> **WORK REQUEST**: Exact copy, no pictures: reproduce the lines from the one that holds "white semicircle: (108, 95)" through the end of the entries.

> **DATA PROVIDED**:
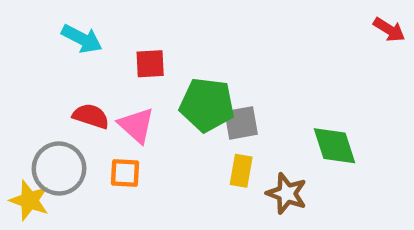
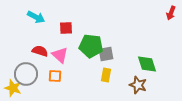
red arrow: (389, 30) -> (171, 13), turned 80
brown star: (287, 194) -> (138, 85), moved

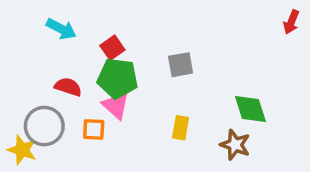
red square: (66, 28) -> (112, 48), turned -32
green pentagon: (91, 46) -> (118, 78), moved
gray square: (106, 54) -> (181, 65), moved
pink triangle: (60, 55) -> (116, 106), moved

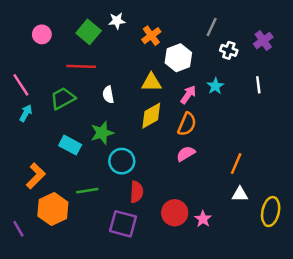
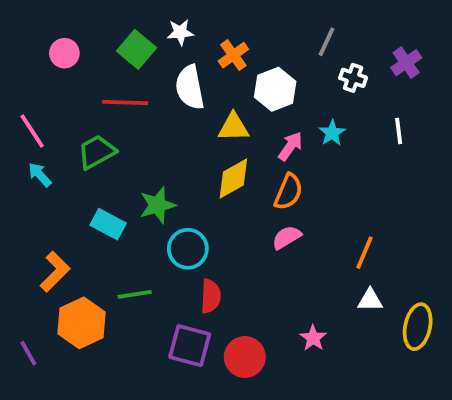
white semicircle: (108, 95) -> (190, 87), moved, size x1.6
cyan arrow: (26, 113) -> (40, 175), turned -70
red circle: (175, 213) -> (245, 357), moved

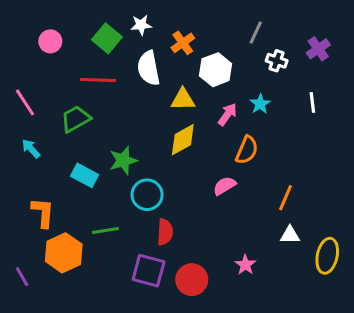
cyan arrow: (40, 175) -> (31, 149), moved
orange semicircle: (288, 192) -> (247, 150), moved
orange L-shape: (55, 272) -> (43, 213), turned -40

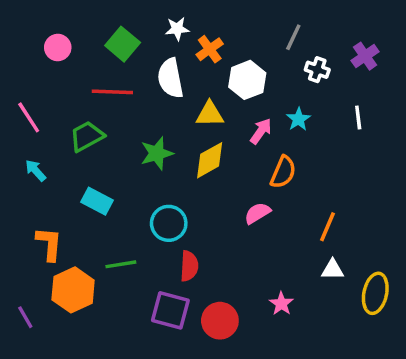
white star: (141, 25) -> (177, 29), moved
green star: (123, 160) -> (157, 153), moved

> **REPLY**:
white semicircle: (108, 95) -> (190, 87), moved, size x1.6
cyan arrow: (26, 113) -> (40, 175), turned -70
red circle: (175, 213) -> (245, 357), moved

cyan arrow: (40, 175) -> (31, 149), moved
orange semicircle: (288, 192) -> (247, 150), moved
orange L-shape: (55, 272) -> (43, 213), turned -40

white star: (141, 25) -> (177, 29), moved
green star: (123, 160) -> (157, 153), moved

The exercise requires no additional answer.